__Prompt__
In the entries below, find the line containing "DIGITS pin DIO: A0 -> D4", then copy it and every later line exactly, ending with the last line.

==================================================

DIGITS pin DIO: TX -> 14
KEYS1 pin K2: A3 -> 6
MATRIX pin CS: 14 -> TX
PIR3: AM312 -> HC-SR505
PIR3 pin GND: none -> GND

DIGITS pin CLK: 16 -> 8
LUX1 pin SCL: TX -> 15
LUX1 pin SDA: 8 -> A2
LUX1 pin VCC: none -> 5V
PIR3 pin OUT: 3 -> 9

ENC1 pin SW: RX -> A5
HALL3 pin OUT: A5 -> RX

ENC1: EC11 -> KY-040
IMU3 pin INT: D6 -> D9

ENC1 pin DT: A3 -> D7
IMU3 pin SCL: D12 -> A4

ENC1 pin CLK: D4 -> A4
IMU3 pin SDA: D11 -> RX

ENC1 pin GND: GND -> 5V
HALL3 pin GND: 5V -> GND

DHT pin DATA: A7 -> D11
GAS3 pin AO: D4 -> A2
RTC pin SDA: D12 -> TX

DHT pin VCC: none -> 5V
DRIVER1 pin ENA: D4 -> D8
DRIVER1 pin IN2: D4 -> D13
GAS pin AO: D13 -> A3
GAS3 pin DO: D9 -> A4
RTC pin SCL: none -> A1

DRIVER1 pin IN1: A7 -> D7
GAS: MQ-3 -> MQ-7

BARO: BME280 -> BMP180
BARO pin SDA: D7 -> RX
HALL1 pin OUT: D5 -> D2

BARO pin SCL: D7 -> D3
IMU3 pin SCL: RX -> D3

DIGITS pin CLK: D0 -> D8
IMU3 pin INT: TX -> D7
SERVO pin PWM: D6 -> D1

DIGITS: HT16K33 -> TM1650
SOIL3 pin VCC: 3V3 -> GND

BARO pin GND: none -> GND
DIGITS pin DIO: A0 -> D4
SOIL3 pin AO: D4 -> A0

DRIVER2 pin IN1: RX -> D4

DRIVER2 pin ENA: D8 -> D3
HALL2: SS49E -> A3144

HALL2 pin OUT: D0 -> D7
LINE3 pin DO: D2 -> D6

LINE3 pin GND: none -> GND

==================================================

__Answer for this exercise__
DIGITS pin DIO: A0 -> D4
SOIL3 pin AO: D4 -> A0

DRIVER2 pin IN1: RX -> D4

DRIVER2 pin ENA: D8 -> D3
HALL2: SS49E -> A3144

HALL2 pin OUT: D0 -> D7
LINE3 pin DO: D2 -> D6

LINE3 pin GND: none -> GND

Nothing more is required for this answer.